Information provided:
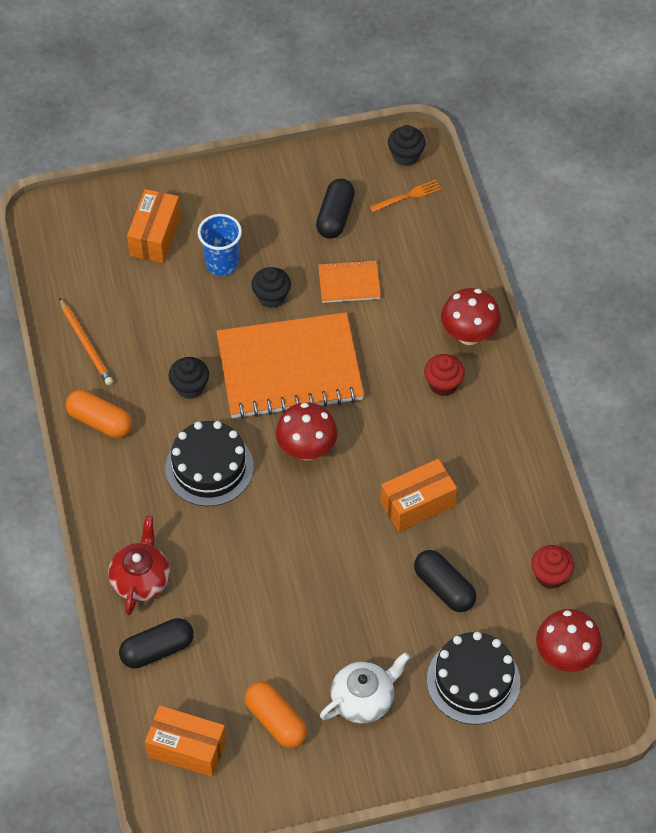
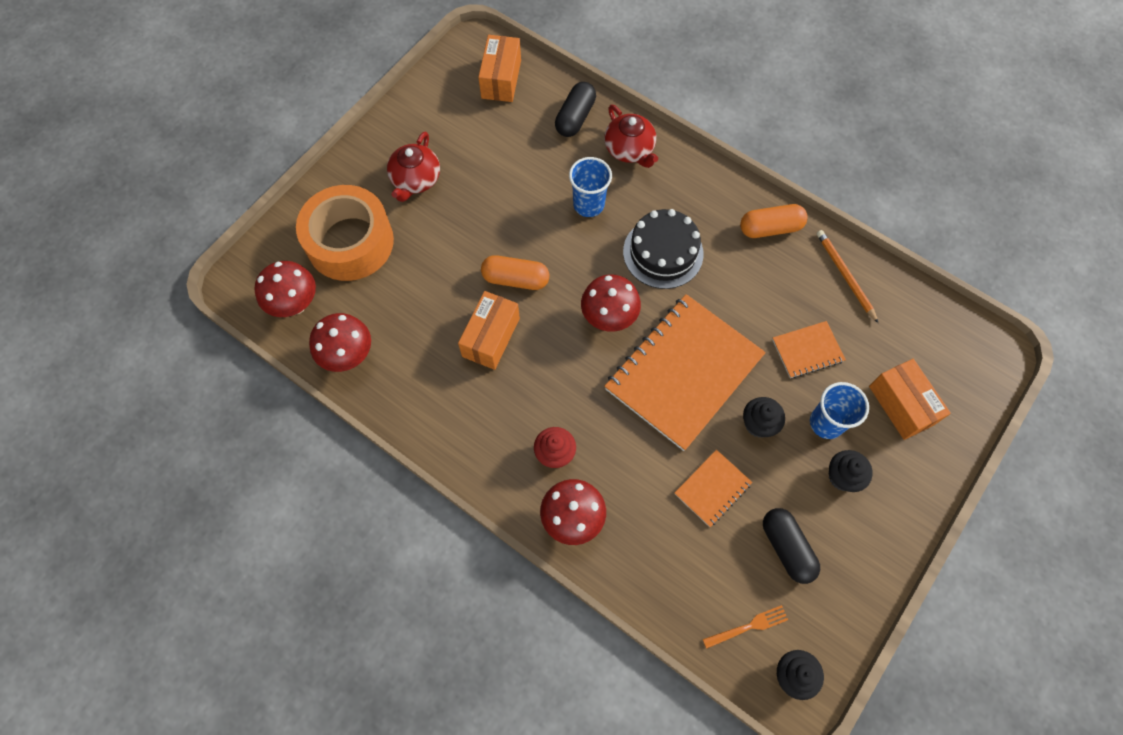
camera: 140 degrees right, 10 degrees up
(86, 344) = (845, 276): orange pencil -> orange pencil turned 45 degrees clockwise
(179, 316) = (807, 350): none -> orange notebook
(187, 748) = (501, 79): orange box -> orange box turned 60 degrees counterclockwise
(190, 387) = (738, 300): black cupcake -> black cupcake (842, 476)
(229, 555) = (588, 204): none -> blue cup
(276, 721) = (461, 129): orange capsule -> orange capsule (515, 279)
(363, 699) = (415, 180): white teapot -> red teapot
(408, 196) = (748, 626): orange fork -> orange fork turned 135 degrees counterclockwise
(444, 588) = (420, 290): black capsule -> none
(473, 681) = (350, 242): black cake -> orange tape
(550, 576) = (348, 355): red cupcake -> red mushroom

What needs to be done: What lines in the material above hold the word "orange"? Pull them out.

Task output:
(86, 344) = (845, 276): orange pencil -> orange pencil turned 45 degrees clockwise
(179, 316) = (807, 350): none -> orange notebook
(187, 748) = (501, 79): orange box -> orange box turned 60 degrees counterclockwise
(276, 721) = (461, 129): orange capsule -> orange capsule (515, 279)
(408, 196) = (748, 626): orange fork -> orange fork turned 135 degrees counterclockwise
(473, 681) = (350, 242): black cake -> orange tape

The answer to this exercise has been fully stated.